Task directions →
An exact copy of every entry is required, minus the pictures.

Input records →

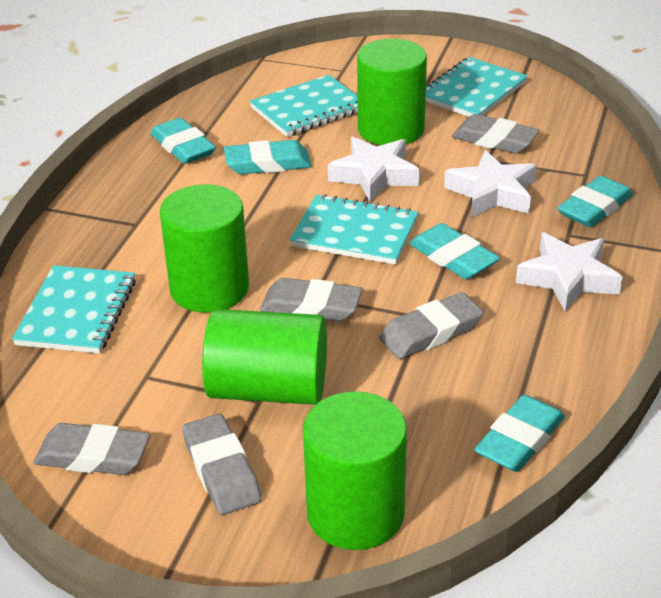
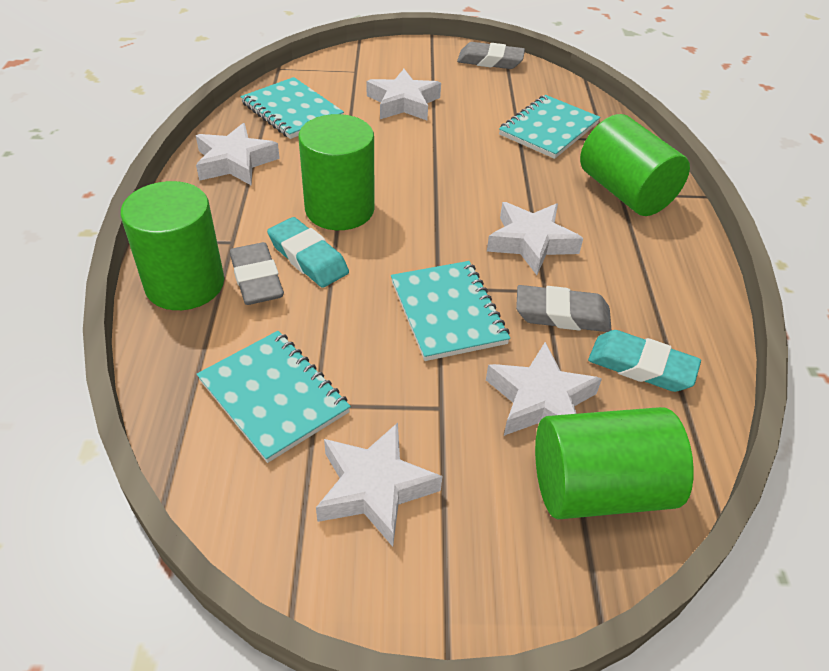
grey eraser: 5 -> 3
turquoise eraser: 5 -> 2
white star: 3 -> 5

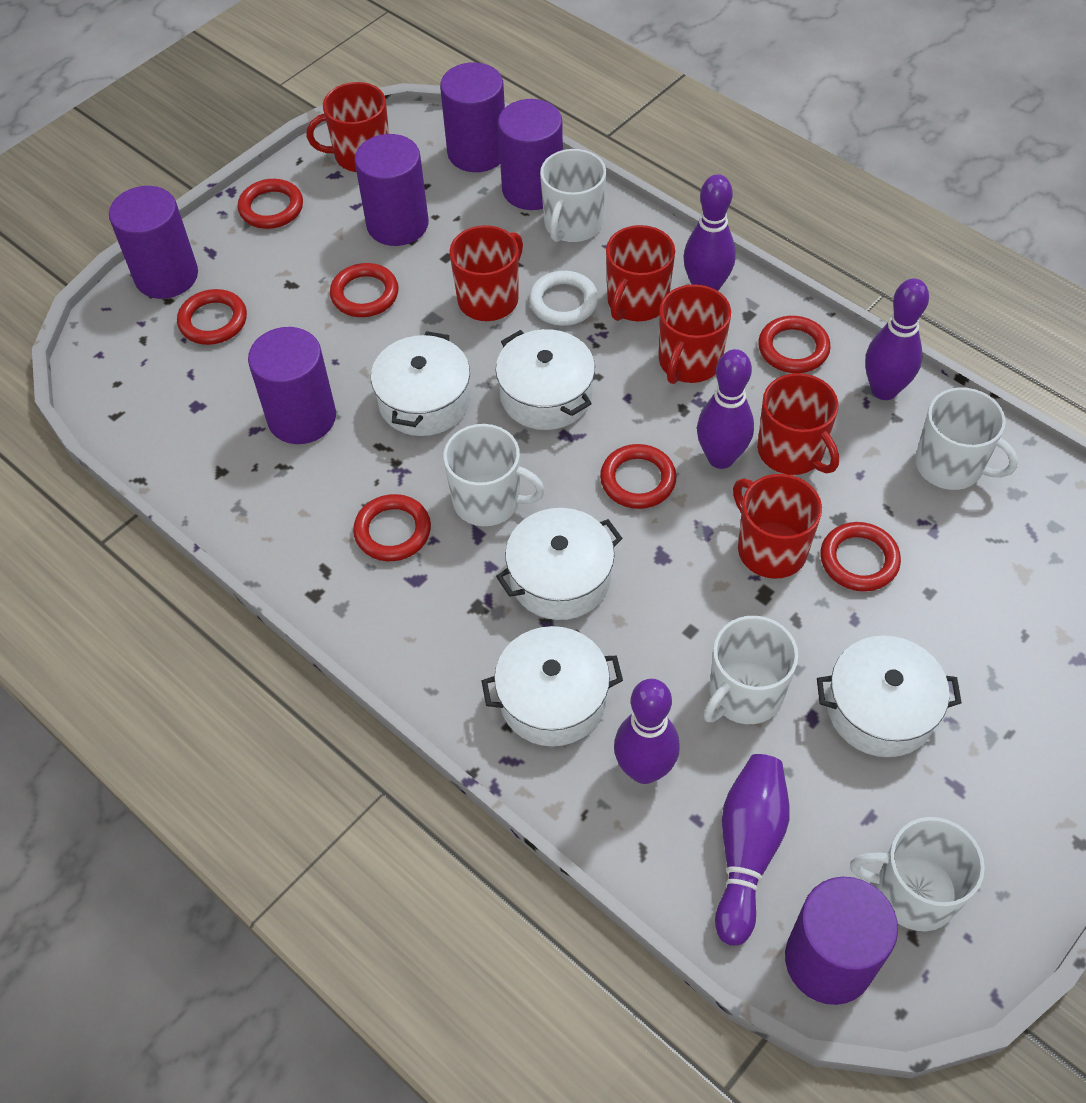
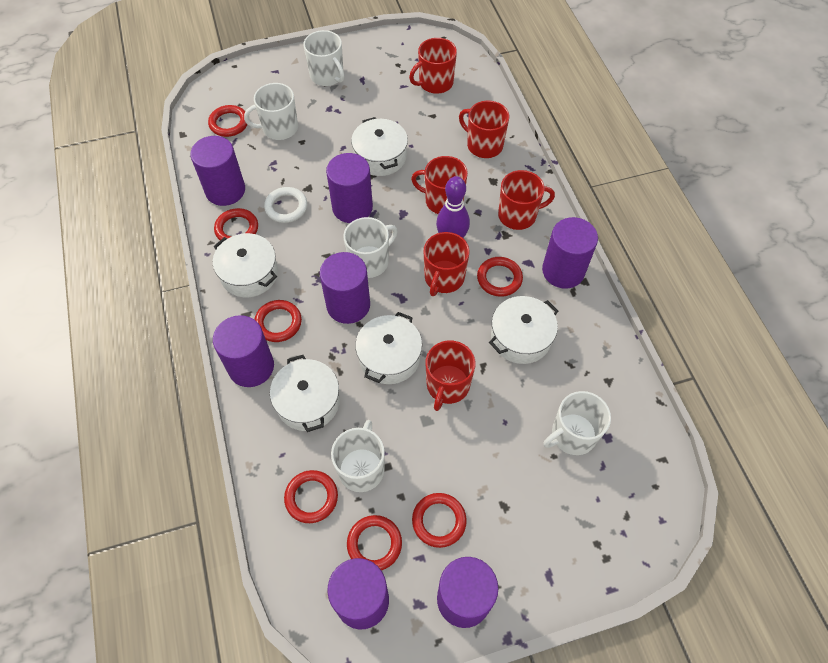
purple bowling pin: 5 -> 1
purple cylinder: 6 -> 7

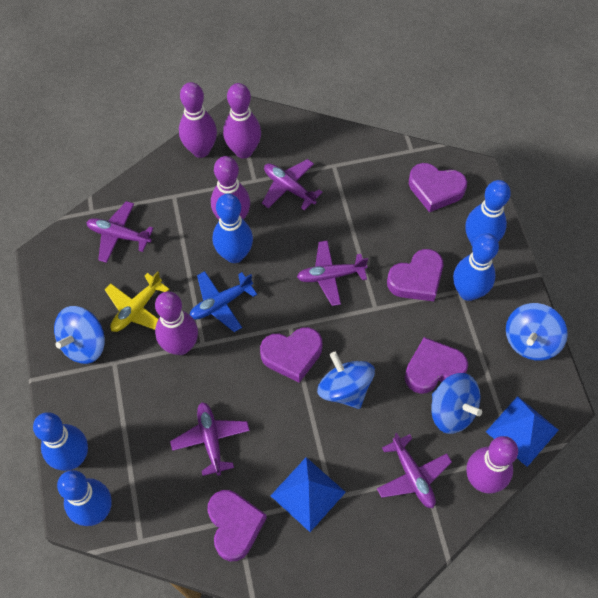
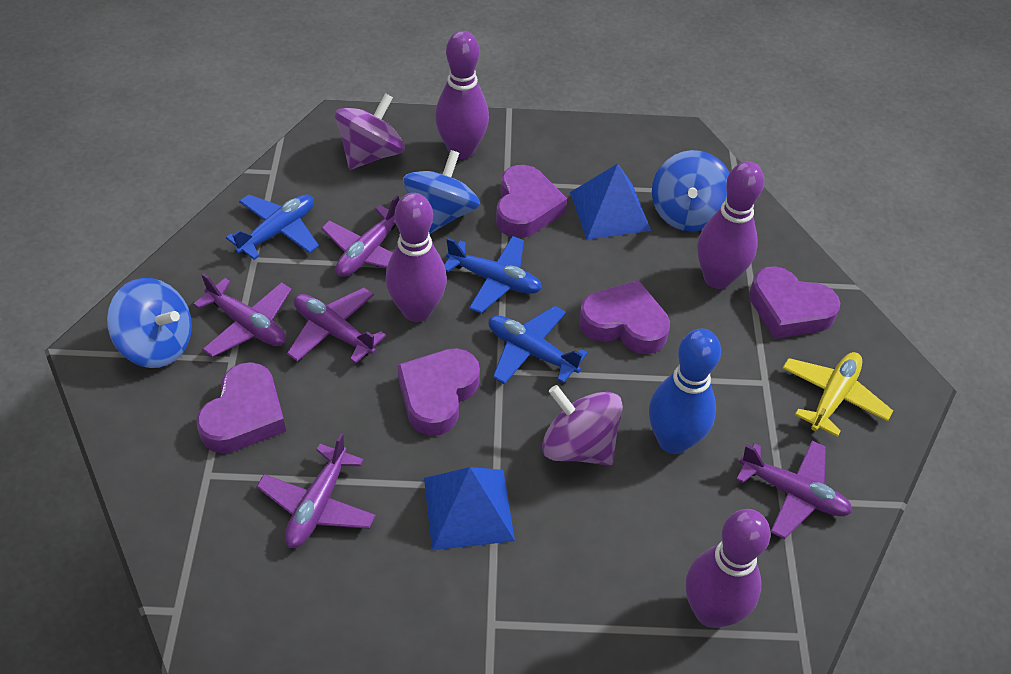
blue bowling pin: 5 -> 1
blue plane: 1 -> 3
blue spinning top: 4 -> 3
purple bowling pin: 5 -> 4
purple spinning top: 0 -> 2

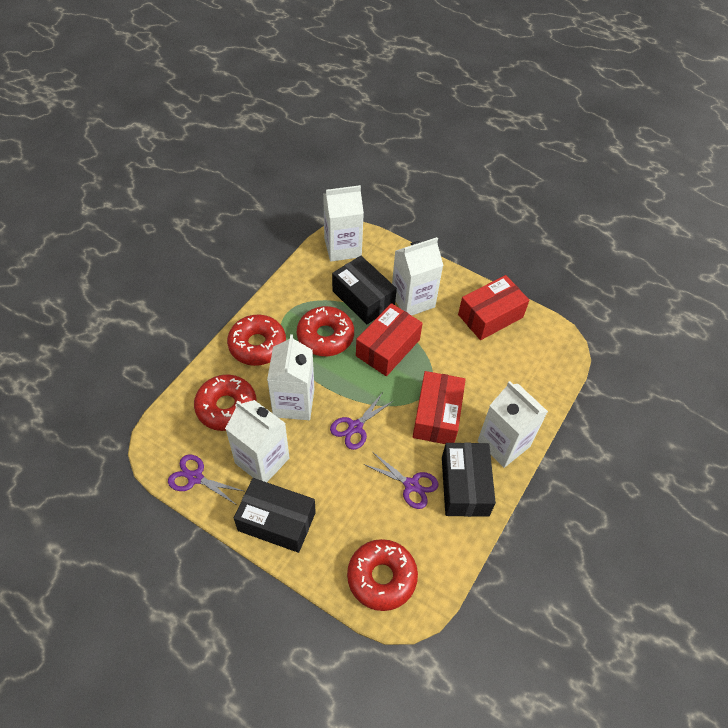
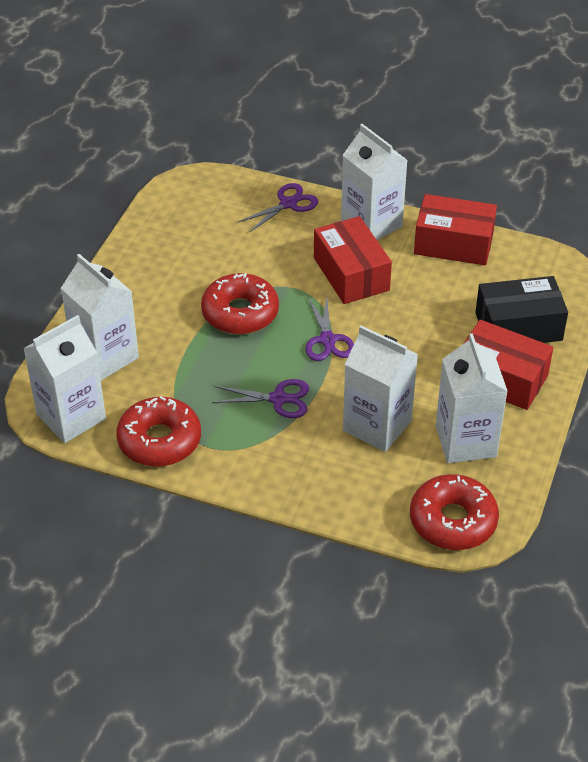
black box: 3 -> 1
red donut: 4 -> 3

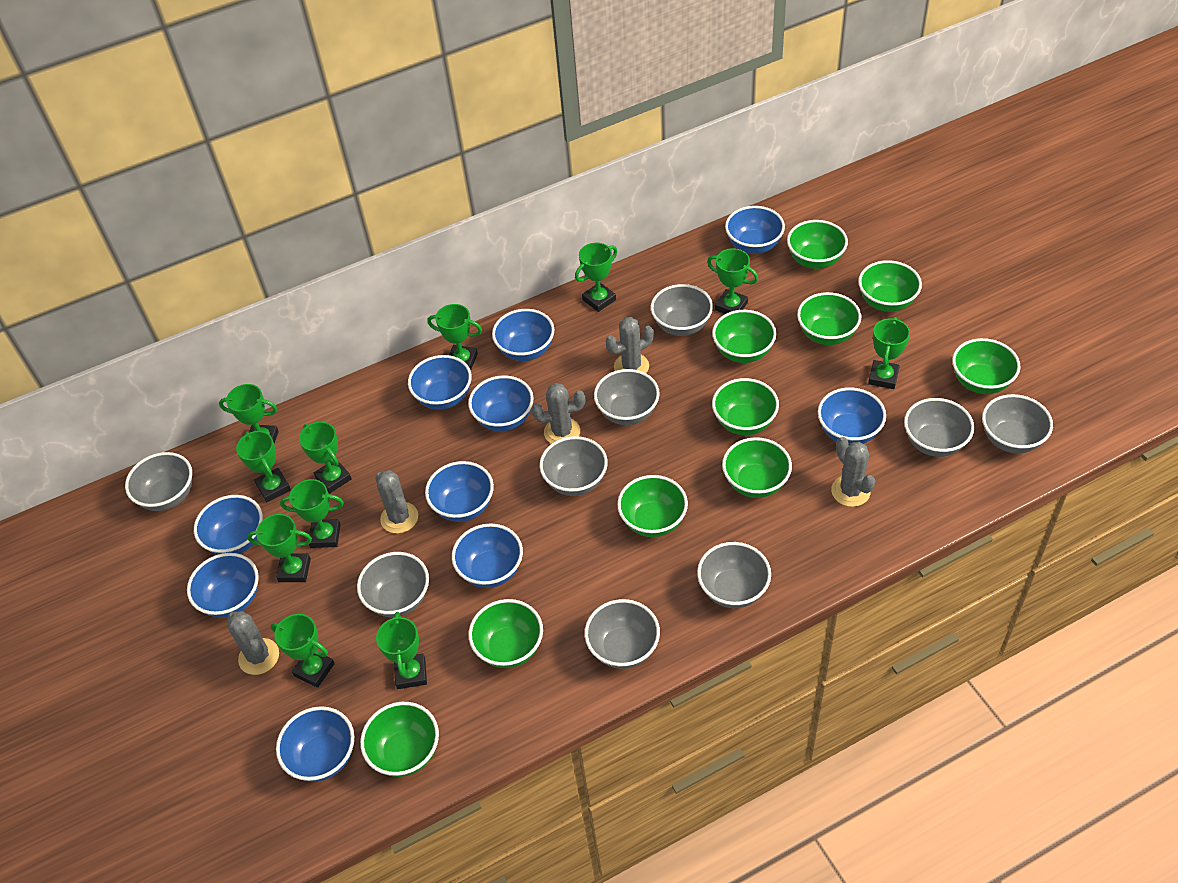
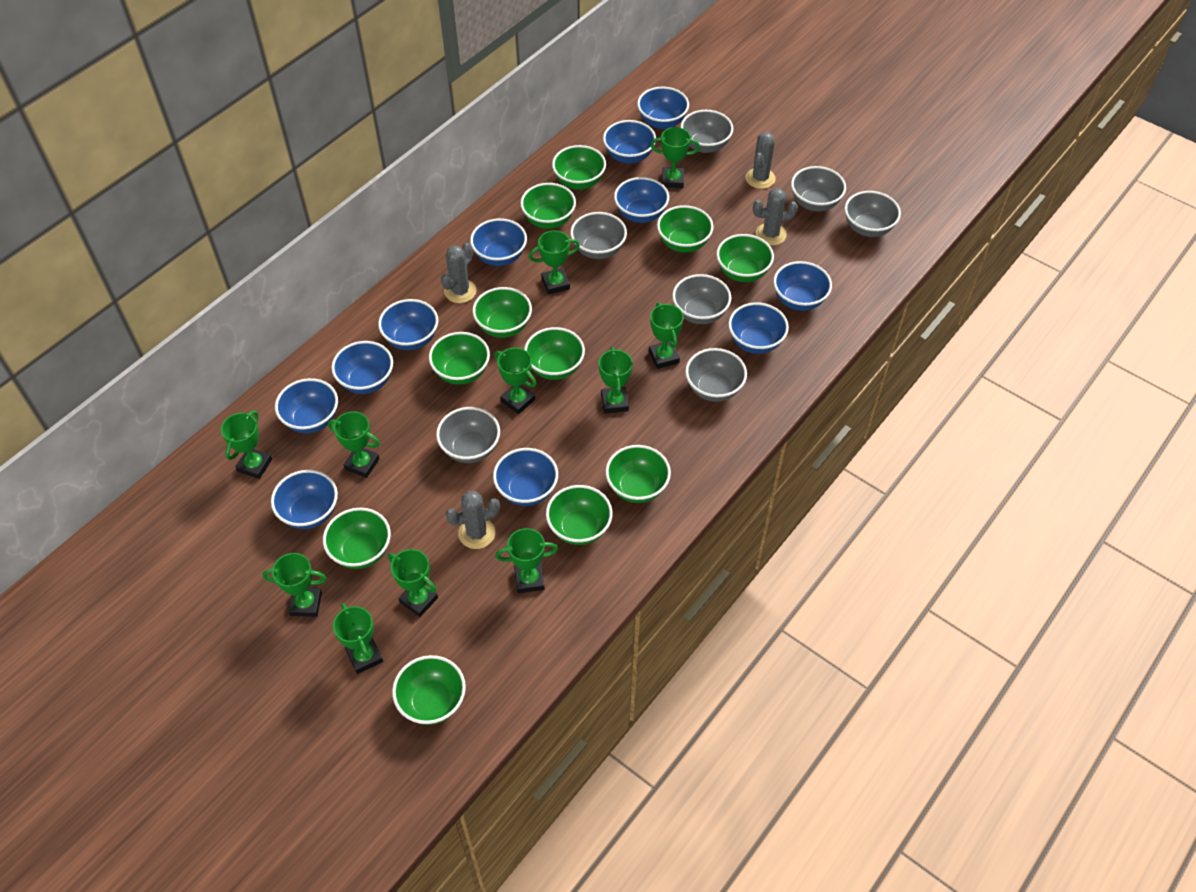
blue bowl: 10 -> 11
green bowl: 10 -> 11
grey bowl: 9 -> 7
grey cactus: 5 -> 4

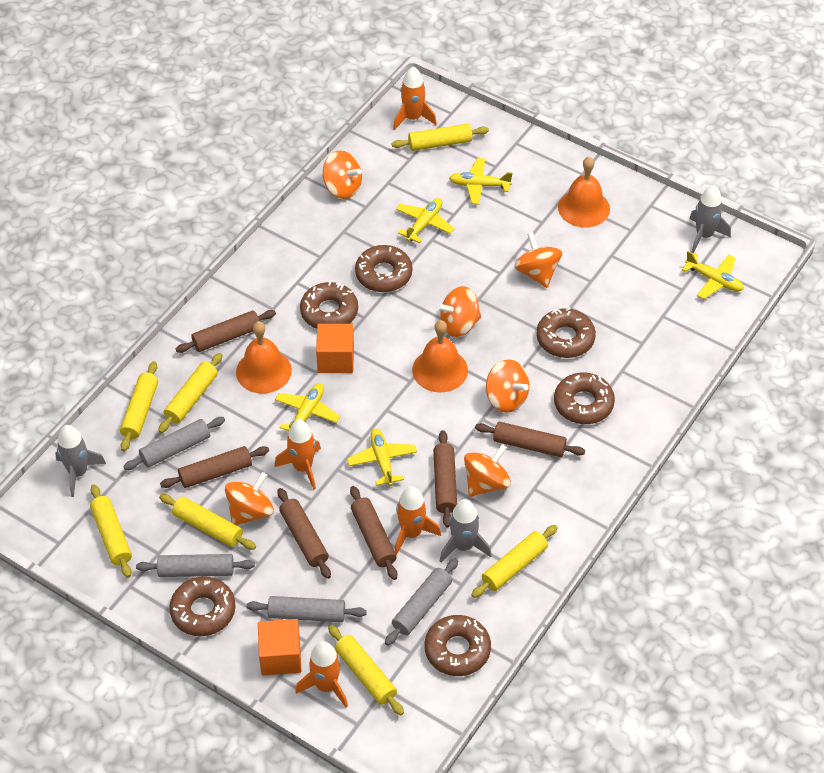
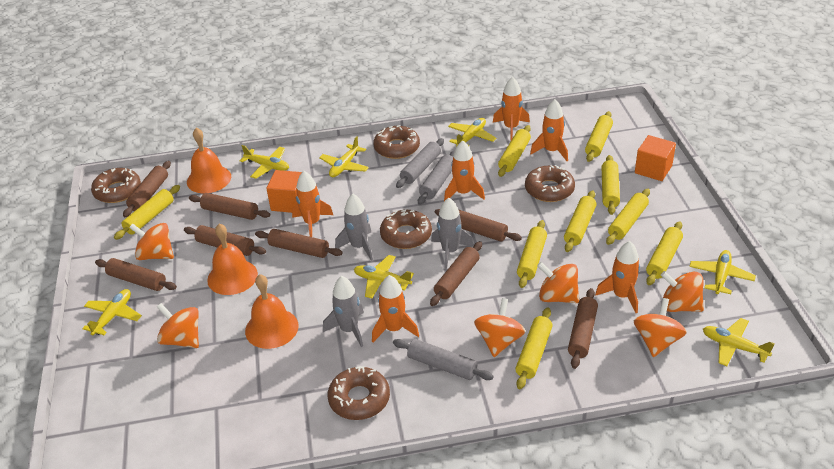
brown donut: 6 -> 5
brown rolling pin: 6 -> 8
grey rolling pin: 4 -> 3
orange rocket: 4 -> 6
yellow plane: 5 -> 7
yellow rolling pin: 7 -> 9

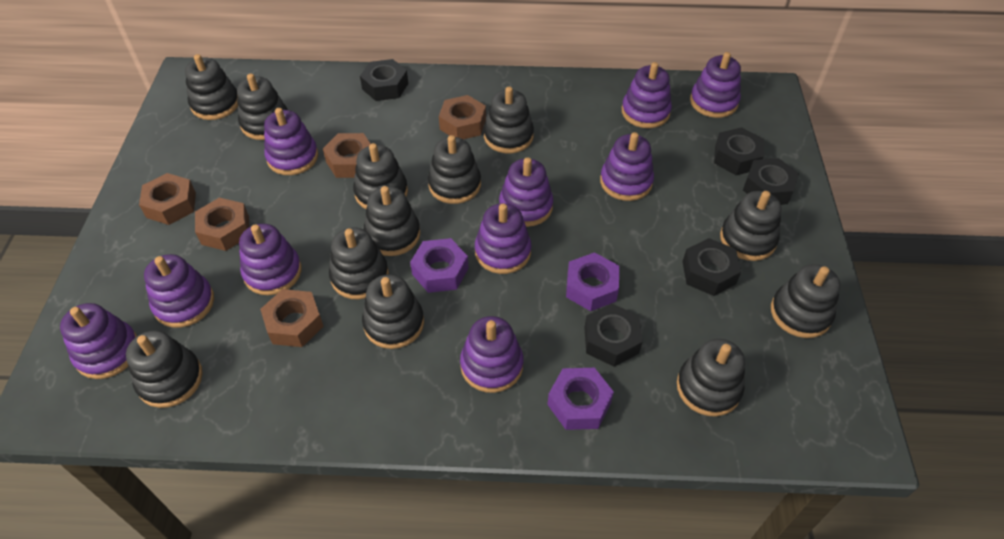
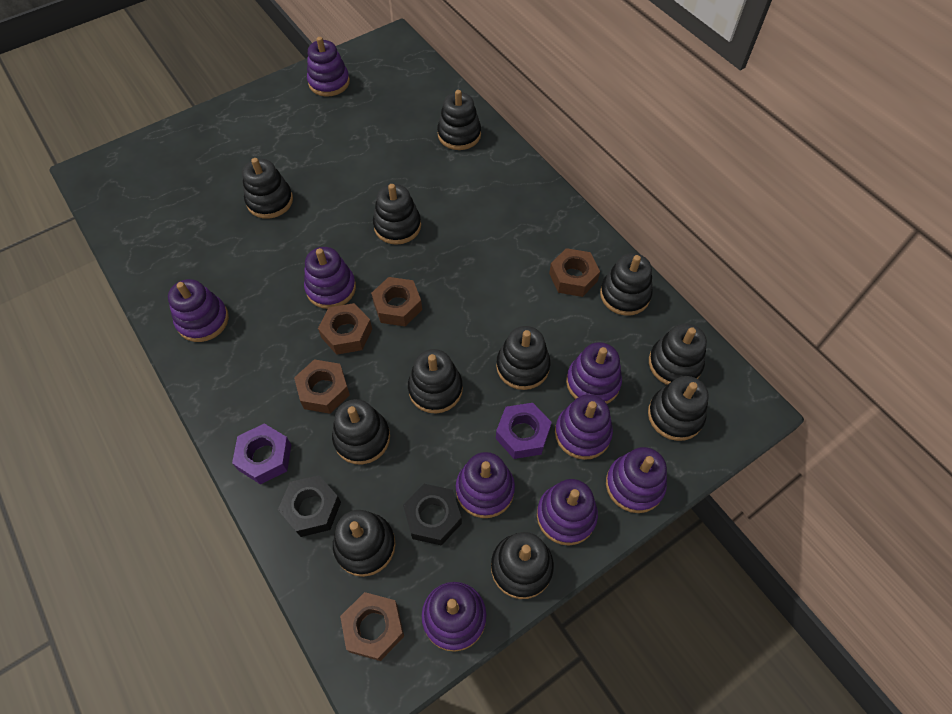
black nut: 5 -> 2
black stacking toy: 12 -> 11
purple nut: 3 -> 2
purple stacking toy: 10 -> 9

Reply →
grey eraser: 5 -> 3
turquoise eraser: 5 -> 2
white star: 3 -> 5

purple bowling pin: 5 -> 1
purple cylinder: 6 -> 7

blue bowling pin: 5 -> 1
blue plane: 1 -> 3
blue spinning top: 4 -> 3
purple bowling pin: 5 -> 4
purple spinning top: 0 -> 2

black box: 3 -> 1
red donut: 4 -> 3

blue bowl: 10 -> 11
green bowl: 10 -> 11
grey bowl: 9 -> 7
grey cactus: 5 -> 4

brown donut: 6 -> 5
brown rolling pin: 6 -> 8
grey rolling pin: 4 -> 3
orange rocket: 4 -> 6
yellow plane: 5 -> 7
yellow rolling pin: 7 -> 9

black nut: 5 -> 2
black stacking toy: 12 -> 11
purple nut: 3 -> 2
purple stacking toy: 10 -> 9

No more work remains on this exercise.